▶ EXERCISE OBJECTIVE: Only the lines holding the string "pink" are needed; copy each of them from the data.

------ RECORDS

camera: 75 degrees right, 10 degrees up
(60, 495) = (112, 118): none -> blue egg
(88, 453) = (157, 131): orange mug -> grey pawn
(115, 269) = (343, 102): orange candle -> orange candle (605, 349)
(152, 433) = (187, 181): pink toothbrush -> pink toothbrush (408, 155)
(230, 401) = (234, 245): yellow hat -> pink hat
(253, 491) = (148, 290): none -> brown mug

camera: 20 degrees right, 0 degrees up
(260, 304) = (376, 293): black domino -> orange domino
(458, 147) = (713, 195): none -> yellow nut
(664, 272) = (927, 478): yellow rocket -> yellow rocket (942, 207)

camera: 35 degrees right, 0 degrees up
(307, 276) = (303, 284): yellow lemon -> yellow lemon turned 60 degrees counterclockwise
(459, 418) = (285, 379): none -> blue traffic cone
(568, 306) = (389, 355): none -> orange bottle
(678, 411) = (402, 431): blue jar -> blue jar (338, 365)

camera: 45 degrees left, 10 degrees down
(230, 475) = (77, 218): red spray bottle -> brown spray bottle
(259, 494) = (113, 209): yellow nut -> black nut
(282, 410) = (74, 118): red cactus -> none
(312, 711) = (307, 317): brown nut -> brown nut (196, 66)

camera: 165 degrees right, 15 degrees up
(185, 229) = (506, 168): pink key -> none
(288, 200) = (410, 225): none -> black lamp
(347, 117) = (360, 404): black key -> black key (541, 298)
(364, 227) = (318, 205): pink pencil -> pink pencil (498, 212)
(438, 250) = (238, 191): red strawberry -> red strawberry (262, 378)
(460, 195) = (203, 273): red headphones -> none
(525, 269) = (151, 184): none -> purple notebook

------------

▶ ANSWER BOX:
(152, 433) = (187, 181): pink toothbrush -> pink toothbrush (408, 155)
(230, 401) = (234, 245): yellow hat -> pink hat
(185, 229) = (506, 168): pink key -> none
(364, 227) = (318, 205): pink pencil -> pink pencil (498, 212)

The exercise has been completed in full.